- Goal of the exercise: Pictures in the data below are not part of the copy; transcribe everything else exactly.

Raw data Block Start

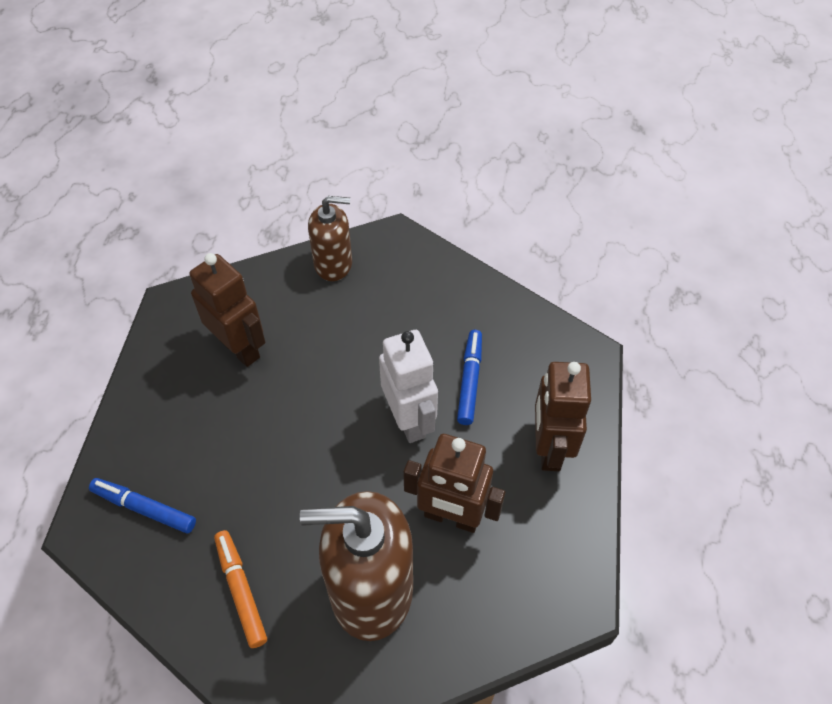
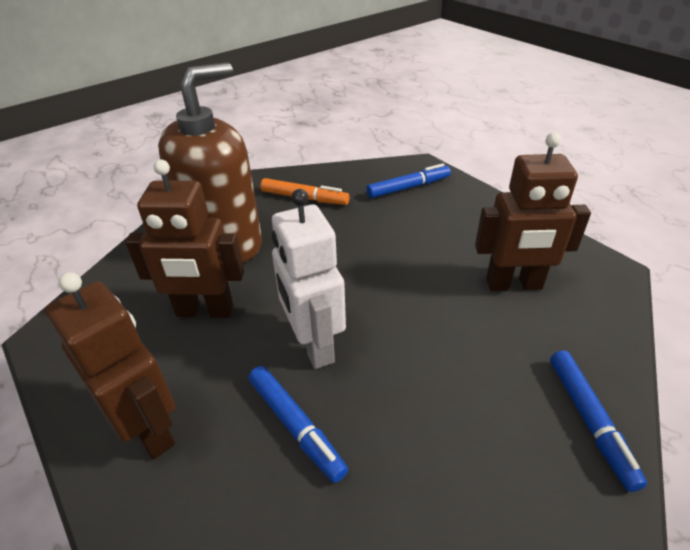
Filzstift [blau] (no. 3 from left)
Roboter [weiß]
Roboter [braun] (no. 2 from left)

Raw data Block End

- Exercise response:
Filzstift [blau] (no. 3 from left)
Roboter [weiß]
Roboter [braun] (no. 2 from left)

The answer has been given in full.